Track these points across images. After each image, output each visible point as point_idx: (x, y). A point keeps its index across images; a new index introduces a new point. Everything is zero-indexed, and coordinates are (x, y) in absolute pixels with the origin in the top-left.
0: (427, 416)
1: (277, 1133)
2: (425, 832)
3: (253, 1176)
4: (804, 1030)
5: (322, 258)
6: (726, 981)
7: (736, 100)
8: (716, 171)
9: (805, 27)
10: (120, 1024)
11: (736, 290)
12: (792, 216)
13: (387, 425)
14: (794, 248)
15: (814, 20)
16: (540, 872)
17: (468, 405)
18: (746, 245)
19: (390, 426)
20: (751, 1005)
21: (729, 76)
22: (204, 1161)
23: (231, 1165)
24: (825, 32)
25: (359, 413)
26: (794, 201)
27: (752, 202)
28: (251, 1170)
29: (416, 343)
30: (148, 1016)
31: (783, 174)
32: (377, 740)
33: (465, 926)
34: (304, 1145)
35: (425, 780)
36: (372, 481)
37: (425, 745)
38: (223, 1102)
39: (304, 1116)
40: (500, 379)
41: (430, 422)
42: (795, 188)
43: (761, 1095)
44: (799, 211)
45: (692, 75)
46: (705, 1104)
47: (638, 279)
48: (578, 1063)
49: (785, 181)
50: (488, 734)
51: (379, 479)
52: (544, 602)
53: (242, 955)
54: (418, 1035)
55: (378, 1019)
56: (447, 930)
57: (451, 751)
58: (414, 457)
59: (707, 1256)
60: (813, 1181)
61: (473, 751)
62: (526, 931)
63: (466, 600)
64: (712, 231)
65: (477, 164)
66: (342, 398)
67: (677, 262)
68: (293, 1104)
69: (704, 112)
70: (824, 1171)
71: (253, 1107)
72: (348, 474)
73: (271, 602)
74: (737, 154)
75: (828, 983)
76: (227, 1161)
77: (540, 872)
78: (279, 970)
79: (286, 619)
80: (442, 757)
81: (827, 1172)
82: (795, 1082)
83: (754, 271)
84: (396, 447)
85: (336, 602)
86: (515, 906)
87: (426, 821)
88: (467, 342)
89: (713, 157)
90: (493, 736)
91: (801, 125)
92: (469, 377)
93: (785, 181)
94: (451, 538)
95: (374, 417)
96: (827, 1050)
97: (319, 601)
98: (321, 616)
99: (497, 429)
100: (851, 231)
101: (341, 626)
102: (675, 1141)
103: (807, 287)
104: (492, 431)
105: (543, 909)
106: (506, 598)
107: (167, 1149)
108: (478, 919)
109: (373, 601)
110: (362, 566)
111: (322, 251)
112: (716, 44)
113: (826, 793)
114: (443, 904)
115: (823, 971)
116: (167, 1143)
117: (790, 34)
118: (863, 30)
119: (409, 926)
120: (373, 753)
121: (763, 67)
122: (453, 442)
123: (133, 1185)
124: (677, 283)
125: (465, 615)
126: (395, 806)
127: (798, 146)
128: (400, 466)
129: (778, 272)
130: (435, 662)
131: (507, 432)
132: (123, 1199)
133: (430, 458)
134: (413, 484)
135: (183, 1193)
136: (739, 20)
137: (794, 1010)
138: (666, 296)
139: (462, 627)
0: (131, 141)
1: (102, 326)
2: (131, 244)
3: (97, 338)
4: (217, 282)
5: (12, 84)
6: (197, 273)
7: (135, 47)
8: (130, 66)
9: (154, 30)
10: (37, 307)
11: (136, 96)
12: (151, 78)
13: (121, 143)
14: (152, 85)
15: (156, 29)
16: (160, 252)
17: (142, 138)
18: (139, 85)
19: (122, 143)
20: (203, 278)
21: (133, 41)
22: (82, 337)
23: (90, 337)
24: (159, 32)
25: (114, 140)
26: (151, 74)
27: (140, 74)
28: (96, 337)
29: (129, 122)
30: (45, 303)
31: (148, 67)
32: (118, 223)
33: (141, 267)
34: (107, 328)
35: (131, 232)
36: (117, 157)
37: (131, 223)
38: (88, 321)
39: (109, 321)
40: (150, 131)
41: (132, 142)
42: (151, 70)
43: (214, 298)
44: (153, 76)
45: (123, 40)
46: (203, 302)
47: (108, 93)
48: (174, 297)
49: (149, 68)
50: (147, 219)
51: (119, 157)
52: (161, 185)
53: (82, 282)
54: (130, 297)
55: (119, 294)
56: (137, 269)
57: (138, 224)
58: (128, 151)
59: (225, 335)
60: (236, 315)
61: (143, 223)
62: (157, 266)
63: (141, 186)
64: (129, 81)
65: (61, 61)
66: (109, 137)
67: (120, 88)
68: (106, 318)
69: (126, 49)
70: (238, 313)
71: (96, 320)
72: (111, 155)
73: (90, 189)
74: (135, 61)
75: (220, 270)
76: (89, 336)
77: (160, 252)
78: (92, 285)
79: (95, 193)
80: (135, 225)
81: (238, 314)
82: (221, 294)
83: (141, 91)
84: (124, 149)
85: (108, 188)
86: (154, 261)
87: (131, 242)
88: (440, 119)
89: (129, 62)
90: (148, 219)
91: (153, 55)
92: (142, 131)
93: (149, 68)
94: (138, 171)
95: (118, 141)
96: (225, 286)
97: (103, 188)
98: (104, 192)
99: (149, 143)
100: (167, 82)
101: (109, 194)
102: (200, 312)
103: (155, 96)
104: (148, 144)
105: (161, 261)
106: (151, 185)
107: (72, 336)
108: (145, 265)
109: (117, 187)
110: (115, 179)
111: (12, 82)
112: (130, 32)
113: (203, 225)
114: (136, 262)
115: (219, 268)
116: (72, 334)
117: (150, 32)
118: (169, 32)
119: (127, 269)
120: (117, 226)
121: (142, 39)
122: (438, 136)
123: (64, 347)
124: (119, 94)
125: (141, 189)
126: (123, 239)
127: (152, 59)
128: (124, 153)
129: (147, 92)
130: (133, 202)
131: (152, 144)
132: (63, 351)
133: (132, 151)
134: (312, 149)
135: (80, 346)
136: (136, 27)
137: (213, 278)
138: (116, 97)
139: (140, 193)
---
• **Task instructions**: Pull out every line in the listing above that contains the word "image".

• **Response to the exercise**:
Track these points across images. After each image, output each visible point as point_idx: (x, y). A point keeps its index across images; a new index introduces a new point. Everything is zero-indexed, and coordinates are (x, y) in absolute pixels with the origin in the top-left.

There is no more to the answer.